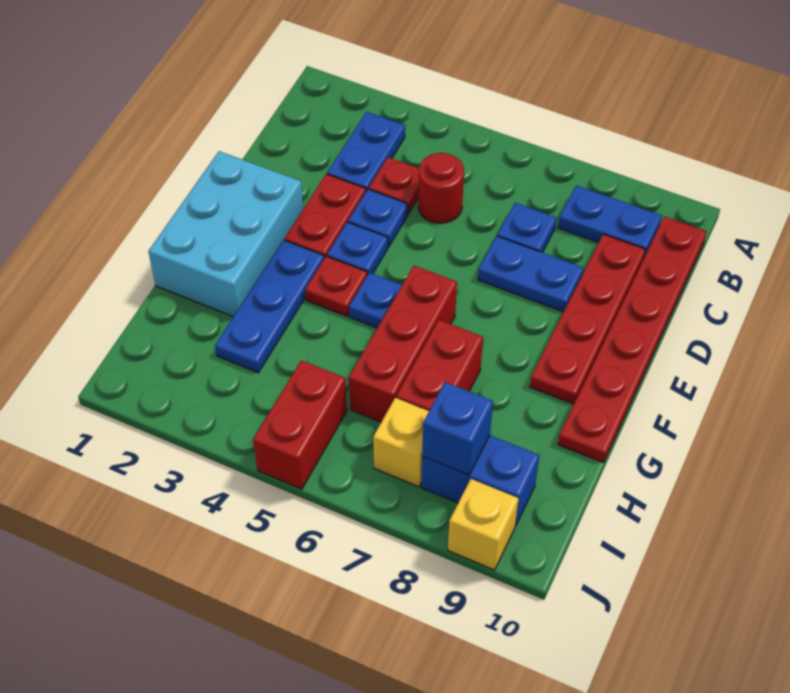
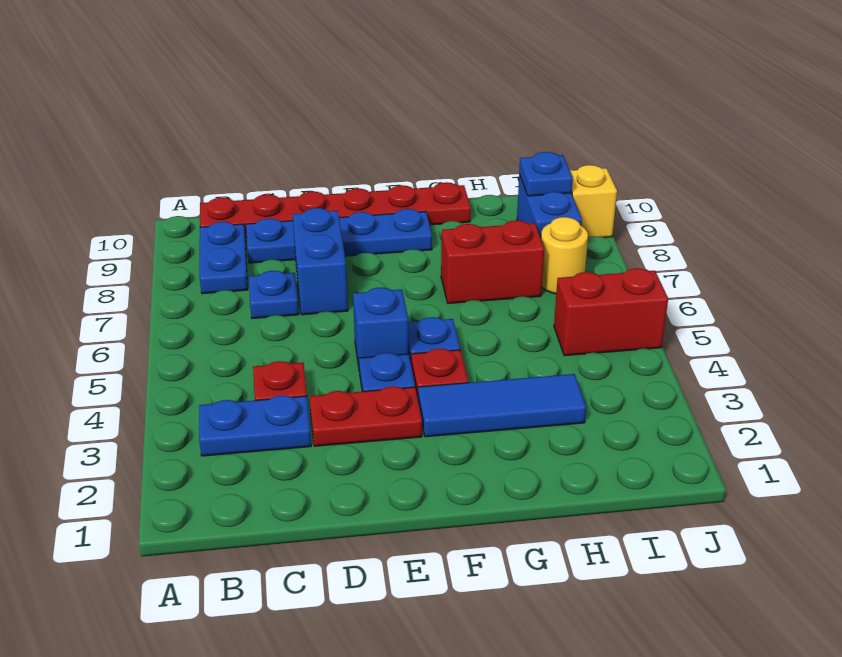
red round brick C5 level 1 -> none
red plate C9:F9 level 1 -> blue plate C9:F9 level 1
blue plate D4 level 1 -> blue plate I9 level 2
blue plate D7:D8 level 1 -> blue brick D7:D8 level 1
cyan brick E1:G2 level 1 -> none
blue plate F3:H3 level 1 -> blue tile F3:H3 level 1
red brick F6:H6 level 1 -> none
yellow brick I7 level 1 -> yellow round brick I7 level 1
blue brick I8 level 2 -> blue brick E5 level 1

# # # # #

*Exercise aim*: Copy out the line holding "blue plate F3:H3" along with all lines after it through the end of the entries, exactly and only these.

*Answer area*:
blue plate F3:H3 level 1 -> blue tile F3:H3 level 1
red brick F6:H6 level 1 -> none
yellow brick I7 level 1 -> yellow round brick I7 level 1
blue brick I8 level 2 -> blue brick E5 level 1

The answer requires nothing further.